## EXERCISE
Set down, character for character, everything in the records below from the line holding "white tape: 10 -> 9" down to the line holding "turquoise headphones: 1 -> 2", and no other line.

## RECORDS PROVIDED
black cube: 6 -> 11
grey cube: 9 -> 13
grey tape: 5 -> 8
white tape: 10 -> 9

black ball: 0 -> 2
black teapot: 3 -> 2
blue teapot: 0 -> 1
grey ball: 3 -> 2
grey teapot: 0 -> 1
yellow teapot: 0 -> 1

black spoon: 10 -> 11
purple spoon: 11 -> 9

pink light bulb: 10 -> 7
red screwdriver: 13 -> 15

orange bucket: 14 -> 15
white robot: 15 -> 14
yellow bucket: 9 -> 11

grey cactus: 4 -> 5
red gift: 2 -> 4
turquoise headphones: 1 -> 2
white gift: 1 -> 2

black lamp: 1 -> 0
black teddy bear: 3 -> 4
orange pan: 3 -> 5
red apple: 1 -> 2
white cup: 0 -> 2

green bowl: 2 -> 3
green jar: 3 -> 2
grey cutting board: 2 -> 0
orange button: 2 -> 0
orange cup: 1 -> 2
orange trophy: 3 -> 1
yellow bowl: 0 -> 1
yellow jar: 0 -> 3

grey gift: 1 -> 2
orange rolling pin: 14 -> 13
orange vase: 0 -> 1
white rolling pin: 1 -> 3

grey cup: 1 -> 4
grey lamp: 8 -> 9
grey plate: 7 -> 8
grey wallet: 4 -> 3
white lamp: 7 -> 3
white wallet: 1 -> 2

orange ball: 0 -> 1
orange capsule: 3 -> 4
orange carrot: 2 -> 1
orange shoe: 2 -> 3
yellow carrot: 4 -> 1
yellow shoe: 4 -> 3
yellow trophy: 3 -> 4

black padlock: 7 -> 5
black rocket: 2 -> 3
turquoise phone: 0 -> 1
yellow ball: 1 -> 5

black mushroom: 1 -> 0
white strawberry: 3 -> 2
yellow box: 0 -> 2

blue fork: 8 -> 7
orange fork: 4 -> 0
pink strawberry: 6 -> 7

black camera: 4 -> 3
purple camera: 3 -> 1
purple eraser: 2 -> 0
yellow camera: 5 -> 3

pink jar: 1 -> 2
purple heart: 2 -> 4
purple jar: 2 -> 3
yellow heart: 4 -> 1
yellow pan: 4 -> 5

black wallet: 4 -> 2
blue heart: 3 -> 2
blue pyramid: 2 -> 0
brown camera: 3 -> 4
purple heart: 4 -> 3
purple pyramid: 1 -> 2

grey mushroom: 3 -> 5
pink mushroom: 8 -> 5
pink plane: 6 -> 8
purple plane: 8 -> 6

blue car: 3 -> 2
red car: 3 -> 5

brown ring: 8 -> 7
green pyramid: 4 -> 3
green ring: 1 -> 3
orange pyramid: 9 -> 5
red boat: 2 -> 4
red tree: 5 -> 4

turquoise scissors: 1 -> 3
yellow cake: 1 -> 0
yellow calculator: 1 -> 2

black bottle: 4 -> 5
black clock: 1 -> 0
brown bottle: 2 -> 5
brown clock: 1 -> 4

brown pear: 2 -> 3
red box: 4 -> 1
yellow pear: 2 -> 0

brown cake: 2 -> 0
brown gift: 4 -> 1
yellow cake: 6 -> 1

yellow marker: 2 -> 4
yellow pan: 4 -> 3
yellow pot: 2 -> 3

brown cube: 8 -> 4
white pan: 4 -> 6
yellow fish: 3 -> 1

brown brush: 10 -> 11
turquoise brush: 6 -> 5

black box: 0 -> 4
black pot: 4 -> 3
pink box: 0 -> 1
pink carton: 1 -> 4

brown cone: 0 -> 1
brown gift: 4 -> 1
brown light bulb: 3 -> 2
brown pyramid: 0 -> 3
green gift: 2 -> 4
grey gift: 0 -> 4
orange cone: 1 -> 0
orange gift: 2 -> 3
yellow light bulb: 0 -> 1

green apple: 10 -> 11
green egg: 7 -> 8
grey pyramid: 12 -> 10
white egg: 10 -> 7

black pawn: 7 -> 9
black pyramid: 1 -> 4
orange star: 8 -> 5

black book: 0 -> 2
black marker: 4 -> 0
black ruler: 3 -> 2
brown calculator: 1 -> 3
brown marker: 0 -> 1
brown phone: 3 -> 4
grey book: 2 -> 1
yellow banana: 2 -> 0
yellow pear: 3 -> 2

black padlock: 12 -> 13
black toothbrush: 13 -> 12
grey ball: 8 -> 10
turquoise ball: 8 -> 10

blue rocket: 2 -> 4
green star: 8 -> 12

## THE COMPLETED TASK
white tape: 10 -> 9

black ball: 0 -> 2
black teapot: 3 -> 2
blue teapot: 0 -> 1
grey ball: 3 -> 2
grey teapot: 0 -> 1
yellow teapot: 0 -> 1

black spoon: 10 -> 11
purple spoon: 11 -> 9

pink light bulb: 10 -> 7
red screwdriver: 13 -> 15

orange bucket: 14 -> 15
white robot: 15 -> 14
yellow bucket: 9 -> 11

grey cactus: 4 -> 5
red gift: 2 -> 4
turquoise headphones: 1 -> 2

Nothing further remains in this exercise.